● **Work request**
The part below that opens with the line containing "white square: (144, 55)" and closes with the line containing "yellow square: (182, 81)" should be copied exactly, minus any pictures.

● **The data**
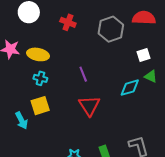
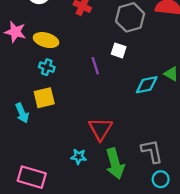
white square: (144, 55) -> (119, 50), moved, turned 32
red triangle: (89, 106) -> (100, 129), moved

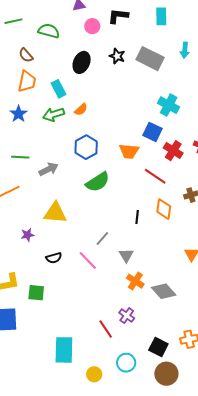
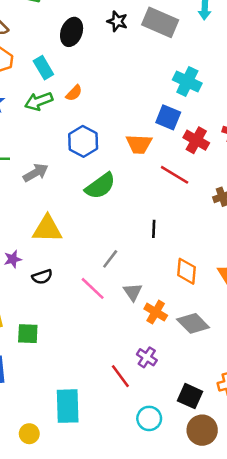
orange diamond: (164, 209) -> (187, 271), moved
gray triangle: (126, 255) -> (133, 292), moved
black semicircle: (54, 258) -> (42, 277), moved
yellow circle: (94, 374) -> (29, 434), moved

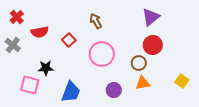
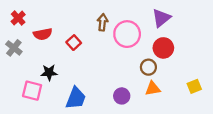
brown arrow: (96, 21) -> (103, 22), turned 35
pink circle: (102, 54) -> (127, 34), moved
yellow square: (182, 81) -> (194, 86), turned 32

...

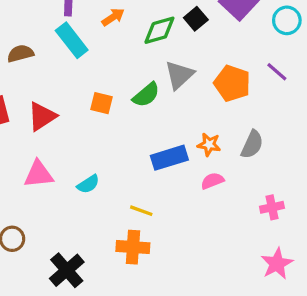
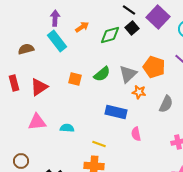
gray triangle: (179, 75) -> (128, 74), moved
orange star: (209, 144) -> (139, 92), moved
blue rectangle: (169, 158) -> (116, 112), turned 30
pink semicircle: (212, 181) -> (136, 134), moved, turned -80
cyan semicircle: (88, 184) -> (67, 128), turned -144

● **Exercise answer**
white square: (144, 55) -> (119, 50), moved, turned 32
red triangle: (89, 106) -> (100, 129), moved

orange diamond: (164, 209) -> (187, 271), moved
gray triangle: (126, 255) -> (133, 292), moved
black semicircle: (54, 258) -> (42, 277), moved
yellow circle: (94, 374) -> (29, 434), moved

brown arrow: (96, 21) -> (103, 22), turned 35
pink circle: (102, 54) -> (127, 34), moved
yellow square: (182, 81) -> (194, 86), turned 32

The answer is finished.